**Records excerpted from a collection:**
.....
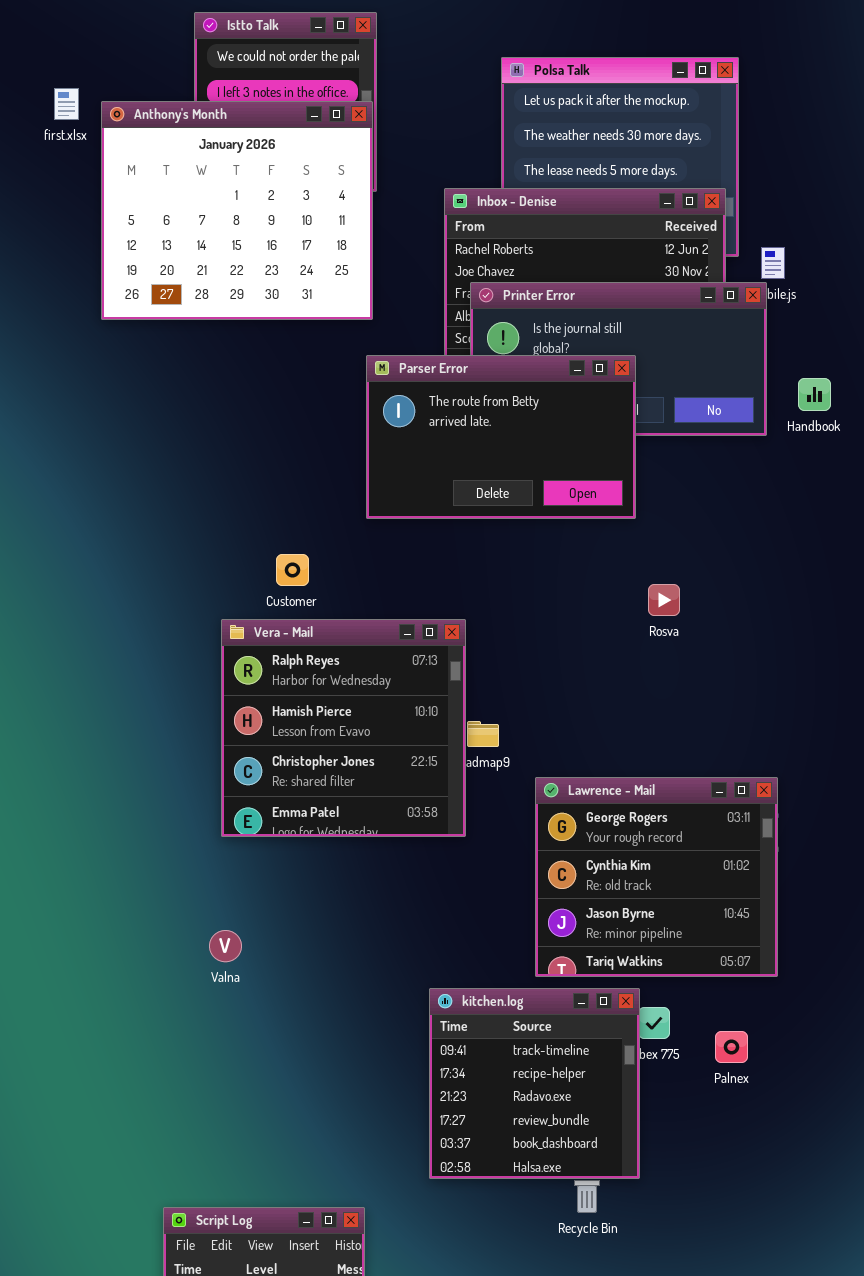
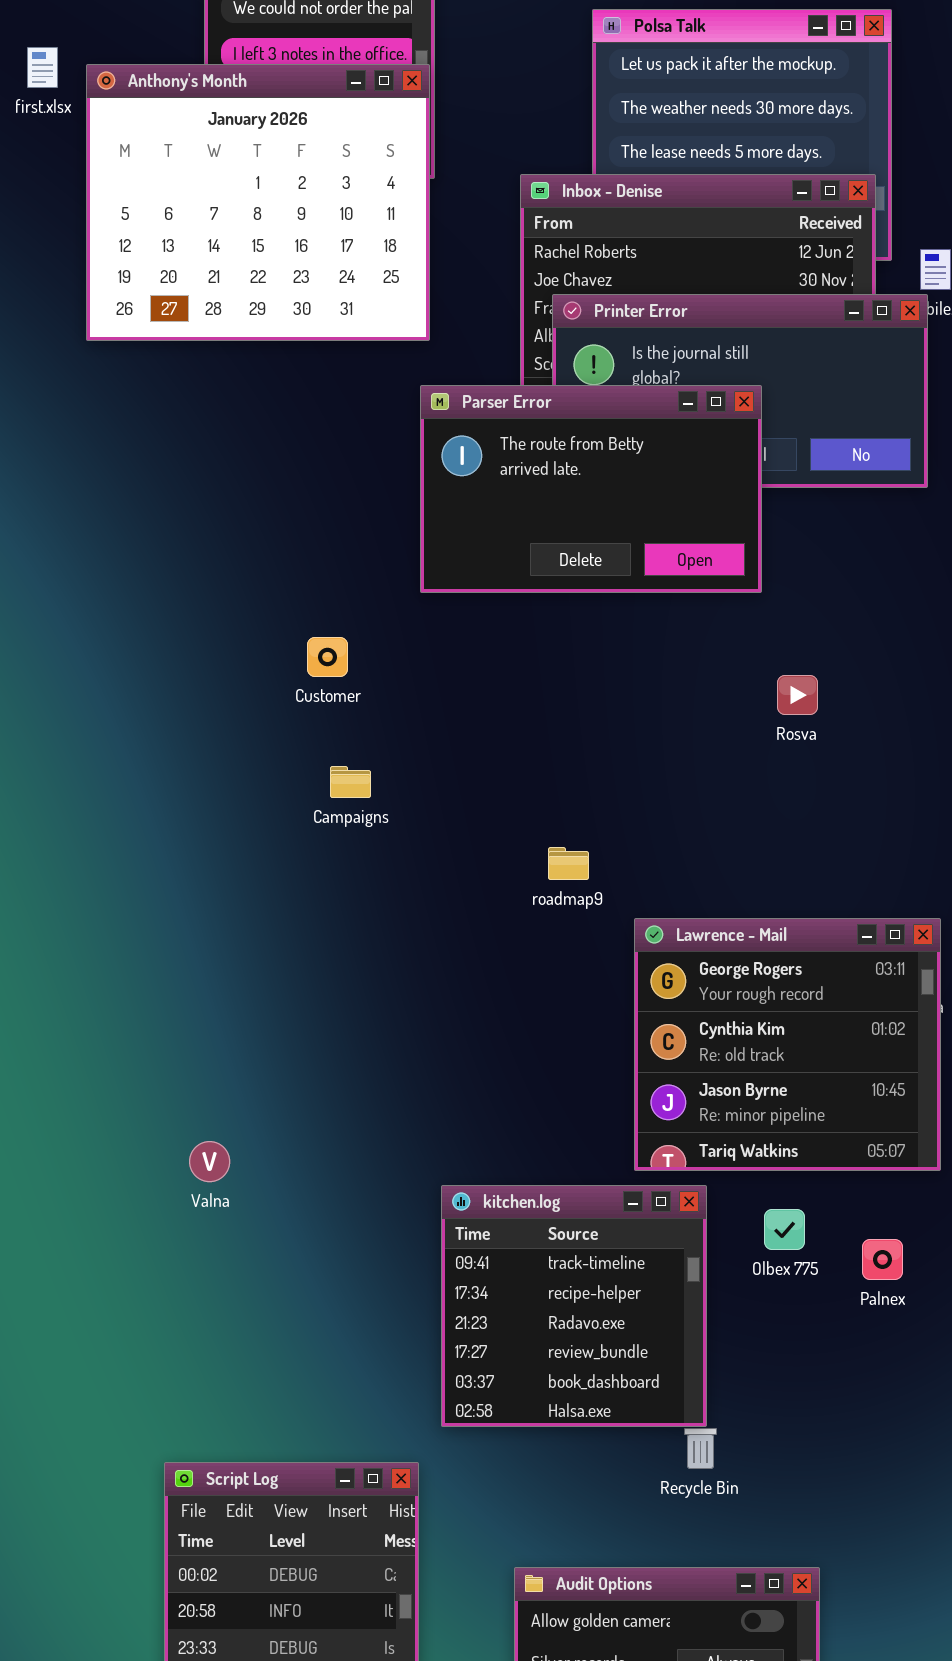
Vera - Mail: [221,619,466,837] -> none, closed
Valna: [209,930,242,962] -> [189,1141,230,1182], moved
kitchen.log: [429,988,640,1179] -> [441,1185,707,1427], moved

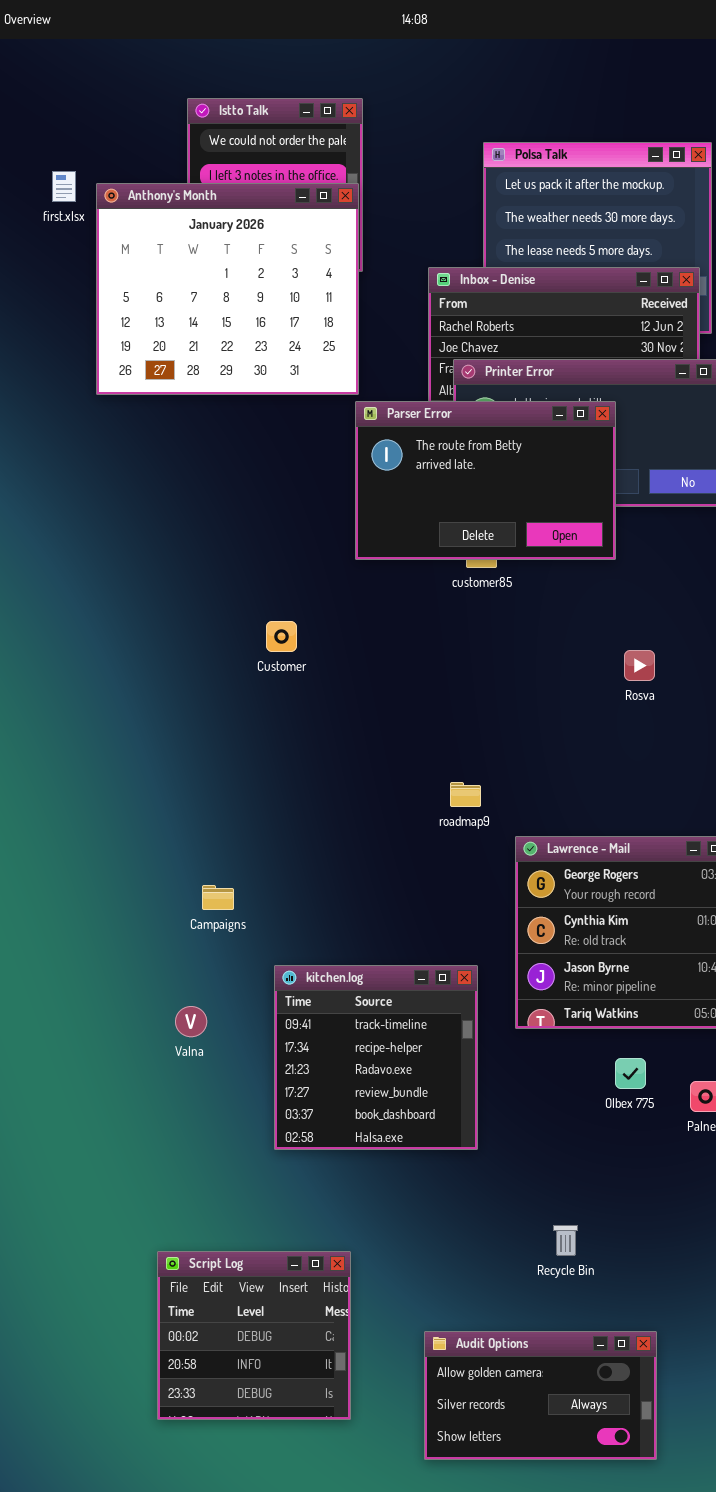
Parser Error: [420,385,762,593] -> [355,401,616,560], moved
Campaigns: [330,766,371,798] -> [202,885,234,910], moved
kitchen.log: [441,1185,707,1427] -> [274,965,478,1150], moved

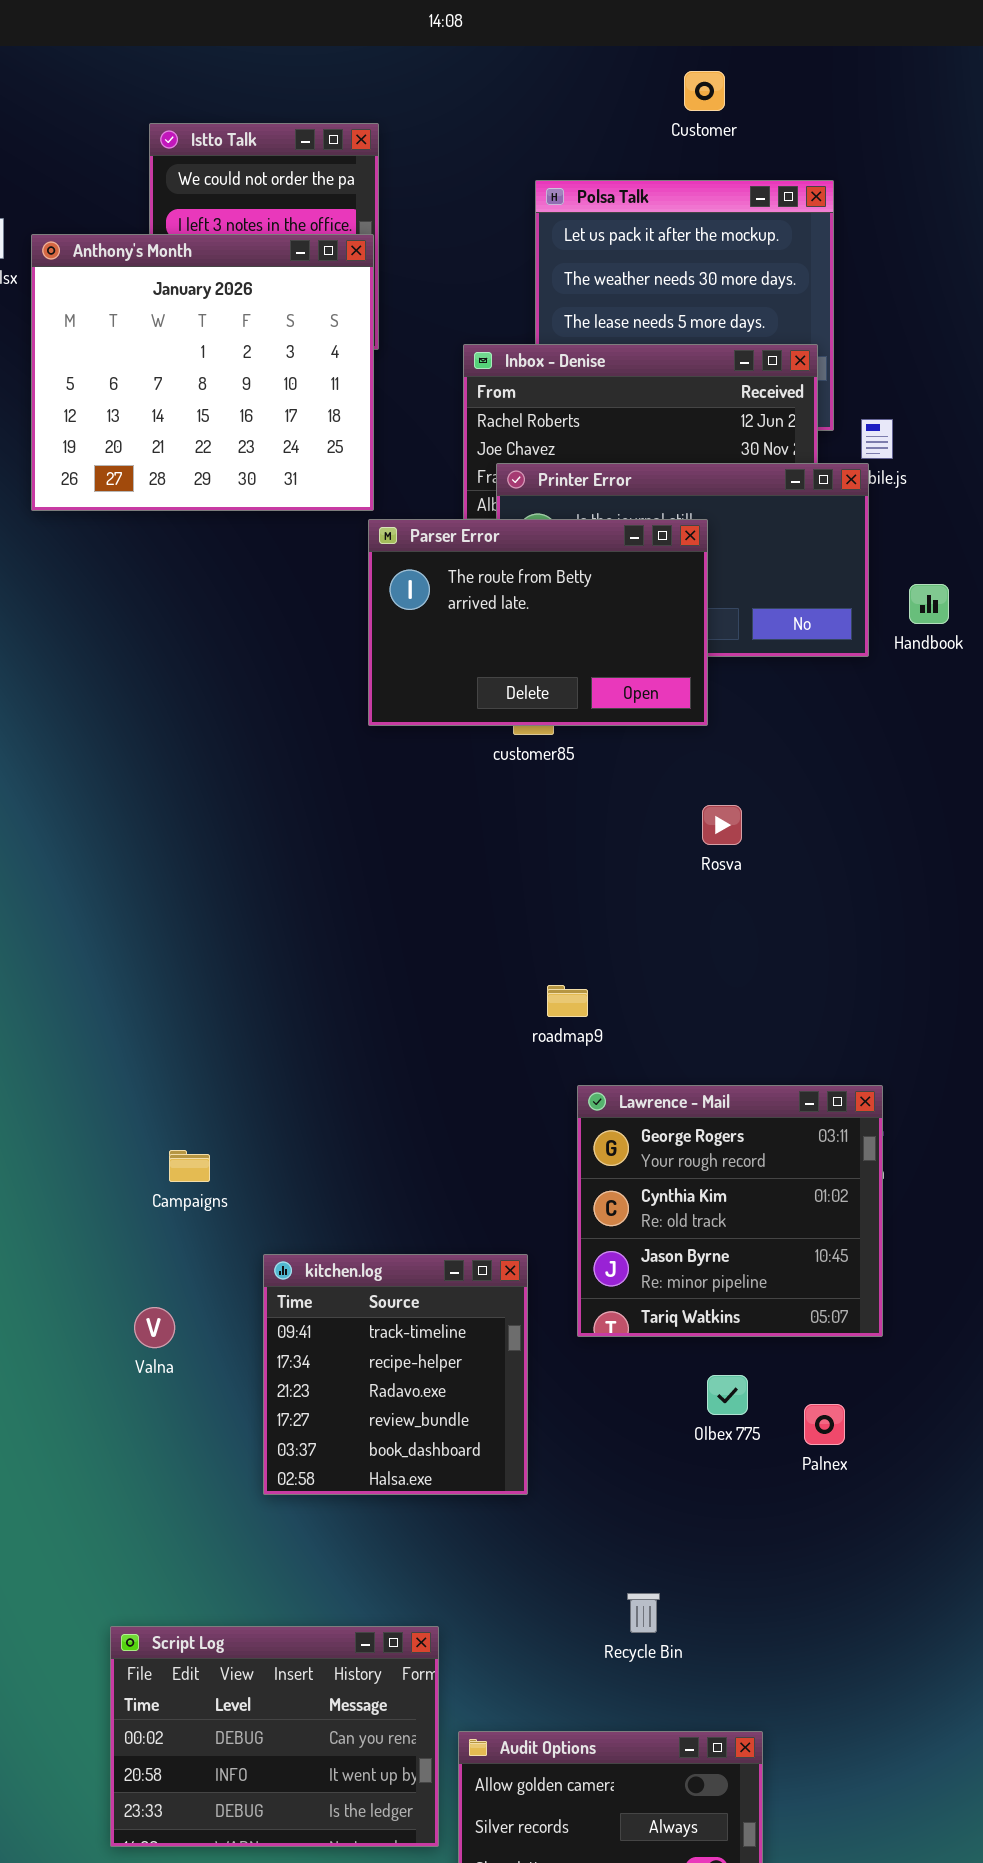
Customer: [266,621,297,652] -> [684,71,725,111], moved
Rosva: [624,650,655,681] -> [702,805,742,845], moved
roadmap9: [450,782,481,807] -> [547,985,588,1017], moved
Script Log: [157,1251,351,1420] -> [110,1626,439,1847], resized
.....
**WORK TASK:**
Reprint each of the records exactly and skip the images.

**SOLUTION TO THE EXERCISE:**
Vera - Mail: [221,619,466,837] -> none, closed
Valna: [209,930,242,962] -> [189,1141,230,1182], moved
kitchen.log: [429,988,640,1179] -> [441,1185,707,1427], moved

Parser Error: [420,385,762,593] -> [355,401,616,560], moved
Campaigns: [330,766,371,798] -> [202,885,234,910], moved
kitchen.log: [441,1185,707,1427] -> [274,965,478,1150], moved

Customer: [266,621,297,652] -> [684,71,725,111], moved
Rosva: [624,650,655,681] -> [702,805,742,845], moved
roadmap9: [450,782,481,807] -> [547,985,588,1017], moved
Script Log: [157,1251,351,1420] -> [110,1626,439,1847], resized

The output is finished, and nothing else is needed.